[Records provided Boundary: Start]

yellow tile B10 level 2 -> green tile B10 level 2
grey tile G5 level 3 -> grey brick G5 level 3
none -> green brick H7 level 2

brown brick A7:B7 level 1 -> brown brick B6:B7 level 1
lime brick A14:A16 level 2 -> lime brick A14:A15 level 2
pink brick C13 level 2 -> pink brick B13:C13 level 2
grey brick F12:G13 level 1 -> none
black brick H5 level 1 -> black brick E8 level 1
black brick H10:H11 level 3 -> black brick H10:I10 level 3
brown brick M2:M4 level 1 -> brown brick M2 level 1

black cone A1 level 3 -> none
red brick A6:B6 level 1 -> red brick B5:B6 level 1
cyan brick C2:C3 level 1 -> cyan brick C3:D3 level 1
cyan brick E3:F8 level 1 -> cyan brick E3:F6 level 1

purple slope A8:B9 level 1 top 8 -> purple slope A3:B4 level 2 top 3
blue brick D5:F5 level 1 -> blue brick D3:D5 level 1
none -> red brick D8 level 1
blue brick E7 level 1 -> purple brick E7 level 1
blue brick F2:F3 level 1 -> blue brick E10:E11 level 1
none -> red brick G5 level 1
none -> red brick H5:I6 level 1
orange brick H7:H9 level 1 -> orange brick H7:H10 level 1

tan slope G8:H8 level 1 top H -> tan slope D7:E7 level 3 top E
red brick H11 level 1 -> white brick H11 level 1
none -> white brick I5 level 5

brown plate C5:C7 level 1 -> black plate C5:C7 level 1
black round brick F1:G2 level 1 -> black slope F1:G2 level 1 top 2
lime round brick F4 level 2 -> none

[Records provided Boundary: End]

» Your assignment
Go to the line with "grey brick F12:G13 level 1 -> none" in the entries above and repeat every line from there through the line with "blue brick E7", exactly and with no other text.

» Output
grey brick F12:G13 level 1 -> none
black brick H5 level 1 -> black brick E8 level 1
black brick H10:H11 level 3 -> black brick H10:I10 level 3
brown brick M2:M4 level 1 -> brown brick M2 level 1

black cone A1 level 3 -> none
red brick A6:B6 level 1 -> red brick B5:B6 level 1
cyan brick C2:C3 level 1 -> cyan brick C3:D3 level 1
cyan brick E3:F8 level 1 -> cyan brick E3:F6 level 1

purple slope A8:B9 level 1 top 8 -> purple slope A3:B4 level 2 top 3
blue brick D5:F5 level 1 -> blue brick D3:D5 level 1
none -> red brick D8 level 1
blue brick E7 level 1 -> purple brick E7 level 1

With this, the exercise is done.